▸ Work to complete
Write down the listing again exactly as it appears below, without its pictures.
[Data for this exercise]
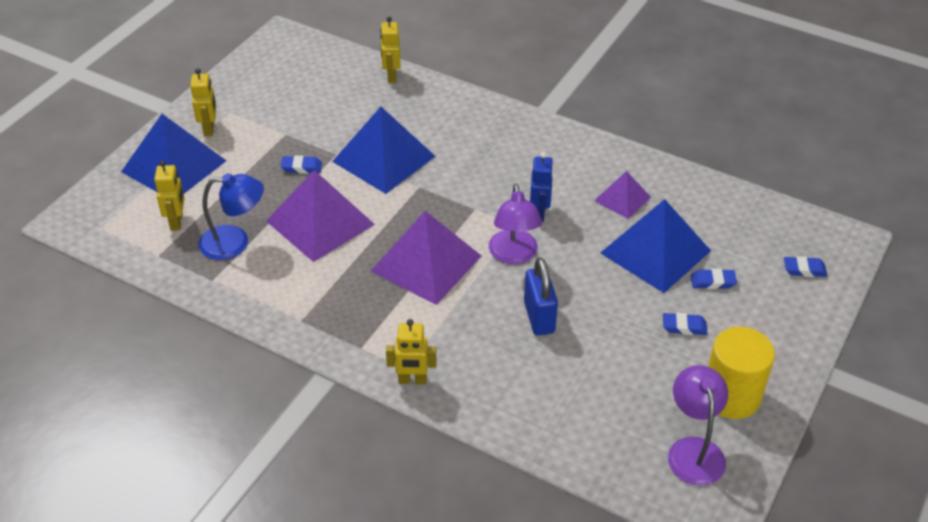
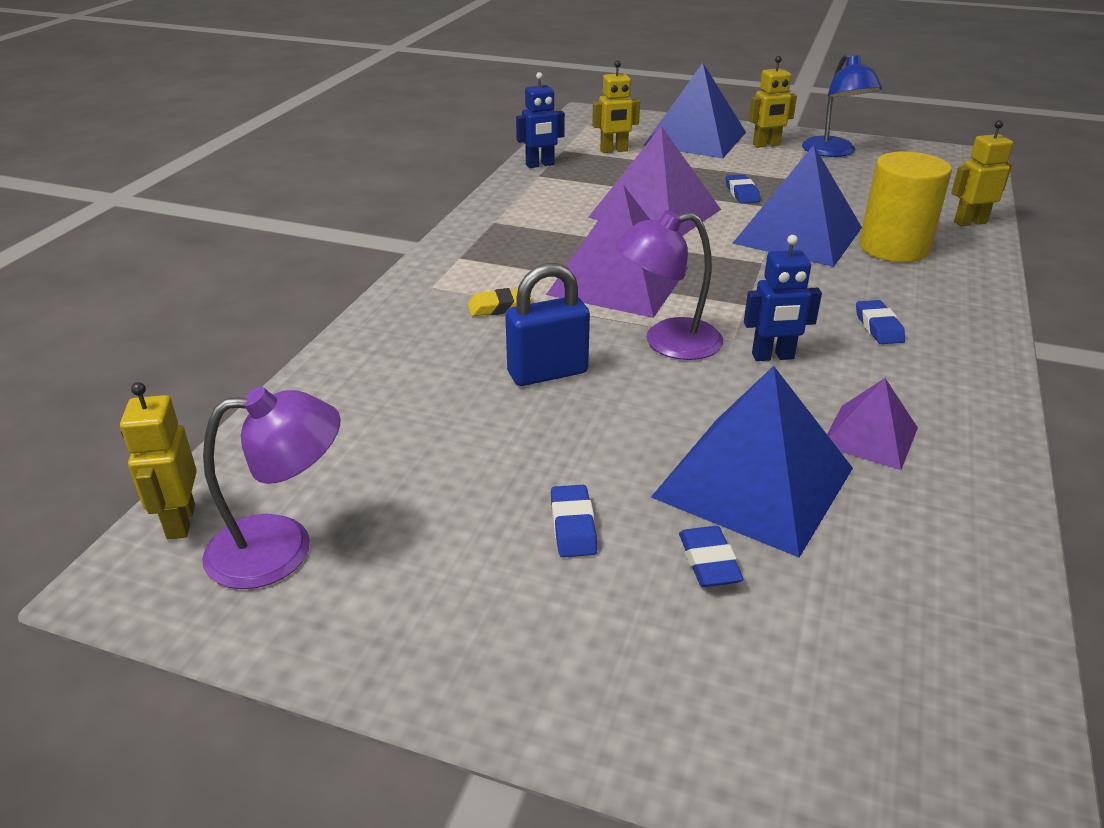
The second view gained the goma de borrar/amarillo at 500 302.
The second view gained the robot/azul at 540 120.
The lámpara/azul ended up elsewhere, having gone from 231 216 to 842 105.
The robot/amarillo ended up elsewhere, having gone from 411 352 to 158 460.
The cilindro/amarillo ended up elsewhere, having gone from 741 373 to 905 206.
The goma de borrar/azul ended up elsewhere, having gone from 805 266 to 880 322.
[/Data for this exercise]
▸ Answer space
The second view gained the goma de borrar/amarillo at 500 302.
The second view gained the robot/azul at 540 120.
The lámpara/azul ended up elsewhere, having gone from 231 216 to 842 105.
The robot/amarillo ended up elsewhere, having gone from 411 352 to 158 460.
The cilindro/amarillo ended up elsewhere, having gone from 741 373 to 905 206.
The goma de borrar/azul ended up elsewhere, having gone from 805 266 to 880 322.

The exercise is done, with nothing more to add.